— Data listing —
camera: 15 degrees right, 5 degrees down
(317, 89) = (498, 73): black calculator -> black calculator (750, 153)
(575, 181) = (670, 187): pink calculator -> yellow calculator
==
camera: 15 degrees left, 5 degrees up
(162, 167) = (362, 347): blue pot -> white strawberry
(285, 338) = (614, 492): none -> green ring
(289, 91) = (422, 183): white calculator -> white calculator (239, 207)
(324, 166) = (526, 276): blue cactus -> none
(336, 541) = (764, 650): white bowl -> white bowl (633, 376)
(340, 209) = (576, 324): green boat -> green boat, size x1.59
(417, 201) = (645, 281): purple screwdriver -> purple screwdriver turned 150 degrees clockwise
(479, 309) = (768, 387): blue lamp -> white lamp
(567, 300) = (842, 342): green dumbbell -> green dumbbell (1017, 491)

— Brief —
From the records, copy every line that has the string "white" in it.

— Output of the exercise —
(162, 167) = (362, 347): blue pot -> white strawberry
(289, 91) = (422, 183): white calculator -> white calculator (239, 207)
(336, 541) = (764, 650): white bowl -> white bowl (633, 376)
(479, 309) = (768, 387): blue lamp -> white lamp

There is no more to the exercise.